### [Task to carry out]
Reproduce the records below word for word.

### [Data records]
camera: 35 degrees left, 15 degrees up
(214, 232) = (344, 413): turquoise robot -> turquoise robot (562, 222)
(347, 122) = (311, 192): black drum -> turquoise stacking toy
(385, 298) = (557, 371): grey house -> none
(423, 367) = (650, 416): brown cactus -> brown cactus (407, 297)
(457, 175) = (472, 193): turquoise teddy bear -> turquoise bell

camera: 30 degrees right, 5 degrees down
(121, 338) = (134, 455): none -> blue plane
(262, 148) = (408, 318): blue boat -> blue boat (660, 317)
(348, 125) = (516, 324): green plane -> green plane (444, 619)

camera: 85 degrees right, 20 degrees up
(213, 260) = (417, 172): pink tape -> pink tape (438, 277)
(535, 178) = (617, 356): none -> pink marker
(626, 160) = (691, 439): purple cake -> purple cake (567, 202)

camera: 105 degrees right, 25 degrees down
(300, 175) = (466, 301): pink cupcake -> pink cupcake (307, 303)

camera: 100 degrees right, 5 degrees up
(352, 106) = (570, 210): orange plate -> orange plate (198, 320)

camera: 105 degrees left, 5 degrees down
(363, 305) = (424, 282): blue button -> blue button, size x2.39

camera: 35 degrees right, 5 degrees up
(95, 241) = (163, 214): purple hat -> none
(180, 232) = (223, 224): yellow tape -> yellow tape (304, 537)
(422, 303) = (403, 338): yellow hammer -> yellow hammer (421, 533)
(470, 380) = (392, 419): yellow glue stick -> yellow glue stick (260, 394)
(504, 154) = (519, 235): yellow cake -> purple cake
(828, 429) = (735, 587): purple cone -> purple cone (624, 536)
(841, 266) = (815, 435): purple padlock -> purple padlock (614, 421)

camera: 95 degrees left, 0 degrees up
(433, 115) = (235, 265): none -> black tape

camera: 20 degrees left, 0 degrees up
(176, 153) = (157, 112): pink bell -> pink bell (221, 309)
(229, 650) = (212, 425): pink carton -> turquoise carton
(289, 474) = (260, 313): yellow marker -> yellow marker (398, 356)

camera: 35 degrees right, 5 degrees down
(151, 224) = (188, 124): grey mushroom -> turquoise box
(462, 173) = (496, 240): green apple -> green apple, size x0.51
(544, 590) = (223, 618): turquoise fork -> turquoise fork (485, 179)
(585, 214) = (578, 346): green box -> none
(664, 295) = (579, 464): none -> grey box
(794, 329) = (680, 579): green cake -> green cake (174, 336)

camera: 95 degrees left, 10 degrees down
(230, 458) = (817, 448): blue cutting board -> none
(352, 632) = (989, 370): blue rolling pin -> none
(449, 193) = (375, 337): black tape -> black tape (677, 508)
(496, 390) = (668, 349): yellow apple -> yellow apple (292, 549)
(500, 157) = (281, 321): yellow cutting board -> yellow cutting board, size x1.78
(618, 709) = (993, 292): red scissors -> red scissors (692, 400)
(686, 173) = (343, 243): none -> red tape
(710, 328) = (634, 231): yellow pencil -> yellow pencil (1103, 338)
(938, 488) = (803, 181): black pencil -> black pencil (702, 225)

### [Final answer]
camera: 35 degrees left, 15 degrees up
(214, 232) = (344, 413): turquoise robot -> turquoise robot (562, 222)
(347, 122) = (311, 192): black drum -> turquoise stacking toy
(385, 298) = (557, 371): grey house -> none
(423, 367) = (650, 416): brown cactus -> brown cactus (407, 297)
(457, 175) = (472, 193): turquoise teddy bear -> turquoise bell

camera: 30 degrees right, 5 degrees down
(121, 338) = (134, 455): none -> blue plane
(262, 148) = (408, 318): blue boat -> blue boat (660, 317)
(348, 125) = (516, 324): green plane -> green plane (444, 619)

camera: 85 degrees right, 20 degrees up
(213, 260) = (417, 172): pink tape -> pink tape (438, 277)
(535, 178) = (617, 356): none -> pink marker
(626, 160) = (691, 439): purple cake -> purple cake (567, 202)

camera: 105 degrees right, 25 degrees down
(300, 175) = (466, 301): pink cupcake -> pink cupcake (307, 303)

camera: 100 degrees right, 5 degrees up
(352, 106) = (570, 210): orange plate -> orange plate (198, 320)

camera: 105 degrees left, 5 degrees down
(363, 305) = (424, 282): blue button -> blue button, size x2.39

camera: 35 degrees right, 5 degrees up
(95, 241) = (163, 214): purple hat -> none
(180, 232) = (223, 224): yellow tape -> yellow tape (304, 537)
(422, 303) = (403, 338): yellow hammer -> yellow hammer (421, 533)
(470, 380) = (392, 419): yellow glue stick -> yellow glue stick (260, 394)
(504, 154) = (519, 235): yellow cake -> purple cake
(828, 429) = (735, 587): purple cone -> purple cone (624, 536)
(841, 266) = (815, 435): purple padlock -> purple padlock (614, 421)

camera: 95 degrees left, 0 degrees up
(433, 115) = (235, 265): none -> black tape

camera: 20 degrees left, 0 degrees up
(176, 153) = (157, 112): pink bell -> pink bell (221, 309)
(229, 650) = (212, 425): pink carton -> turquoise carton
(289, 474) = (260, 313): yellow marker -> yellow marker (398, 356)

camera: 35 degrees right, 5 degrees down
(151, 224) = (188, 124): grey mushroom -> turquoise box
(462, 173) = (496, 240): green apple -> green apple, size x0.51
(544, 590) = (223, 618): turquoise fork -> turquoise fork (485, 179)
(585, 214) = (578, 346): green box -> none
(664, 295) = (579, 464): none -> grey box
(794, 329) = (680, 579): green cake -> green cake (174, 336)

camera: 95 degrees left, 10 degrees down
(230, 458) = (817, 448): blue cutting board -> none
(352, 632) = (989, 370): blue rolling pin -> none
(449, 193) = (375, 337): black tape -> black tape (677, 508)
(496, 390) = (668, 349): yellow apple -> yellow apple (292, 549)
(500, 157) = (281, 321): yellow cutting board -> yellow cutting board, size x1.78
(618, 709) = (993, 292): red scissors -> red scissors (692, 400)
(686, 173) = (343, 243): none -> red tape
(710, 328) = (634, 231): yellow pencil -> yellow pencil (1103, 338)
(938, 488) = (803, 181): black pencil -> black pencil (702, 225)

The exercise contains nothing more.